In the entries below, find the lines with the word "right" and copy them.

+++ Records supplied

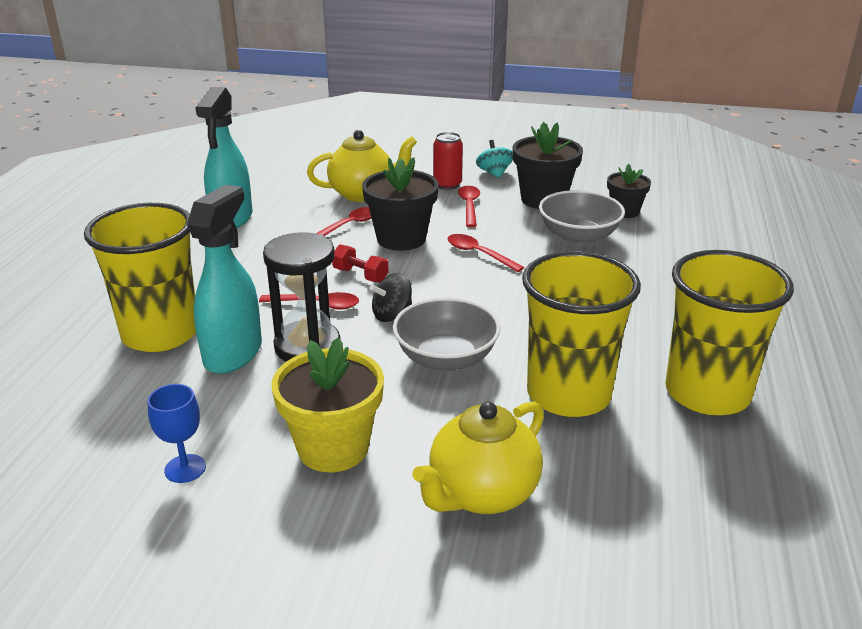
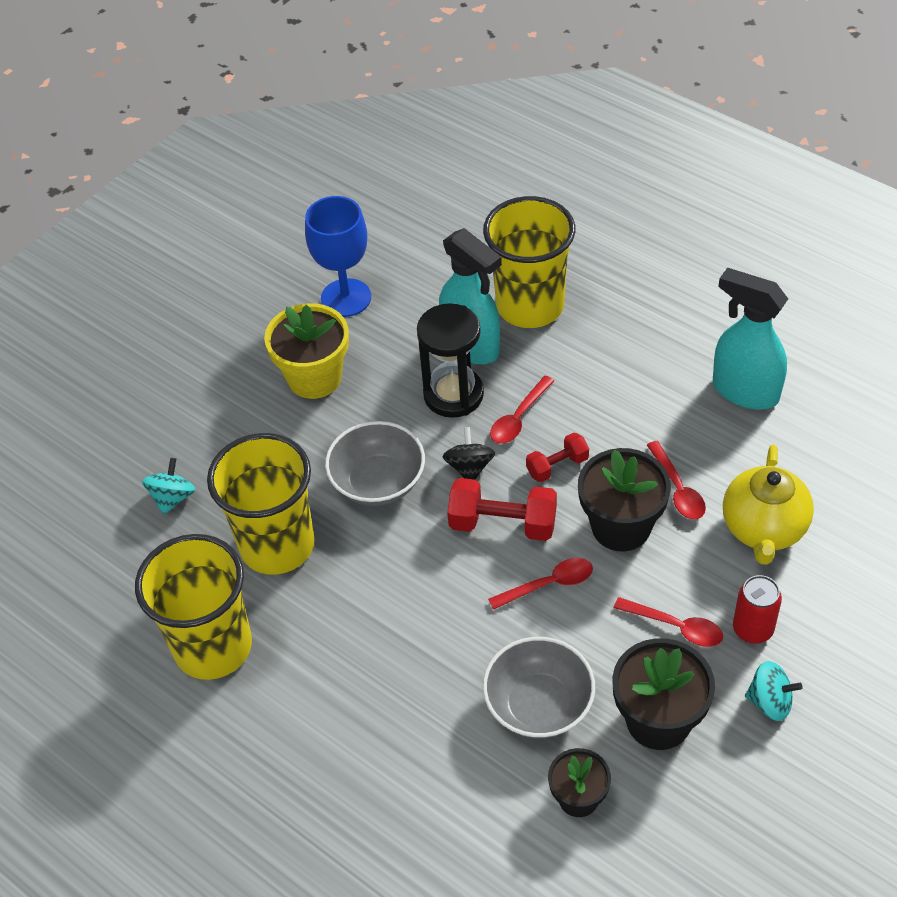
camera: 120 degrees right, 20 degrees up
(185, 468) = (346, 298): blue goblet -> blue goblet, size x1.75
(439, 285) = (503, 523): none -> red dumbbell
(482, 494) = (214, 443): yellow teapot -> none
(582, 495) = (172, 498): none -> turquoise spinning top

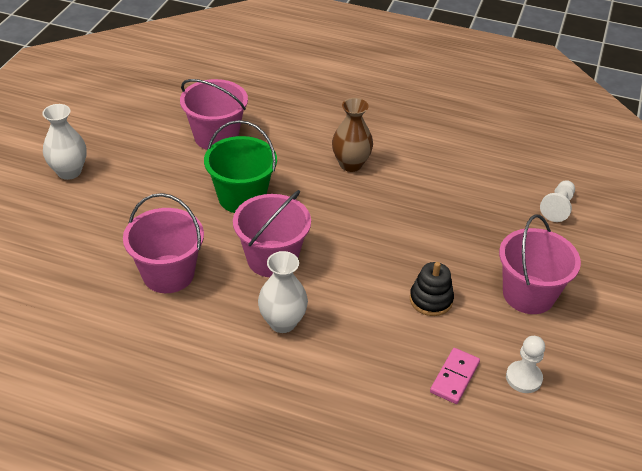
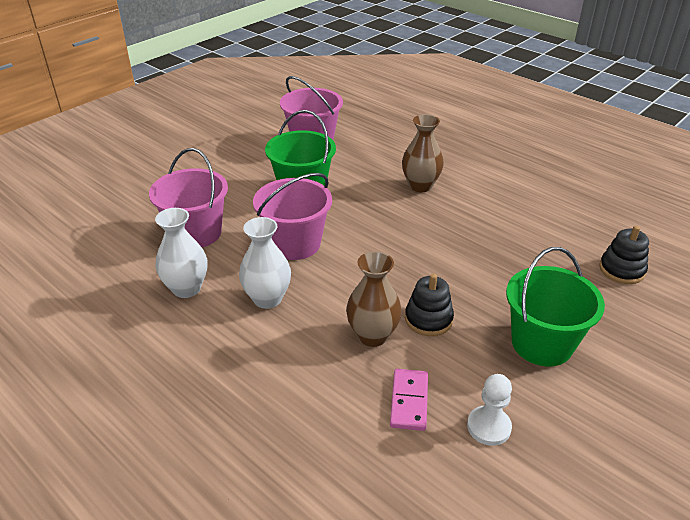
camera: 25 degrees right, 5 degrees down
(69, 172) = (176, 142): white vase -> white vase (186, 288)
(394, 329) = (372, 336): none -> brown vase
(454, 377) = (409, 401): pink domino -> pink domino turned 45 degrees counterclockwise
(528, 294) = (542, 343): pink bucket -> green bucket
(557, 207) = (621, 270): white pawn -> black stacking toy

++++++

Exercise result:
camera: 120 degrees right, 20 degrees up
camera: 25 degrees right, 5 degrees down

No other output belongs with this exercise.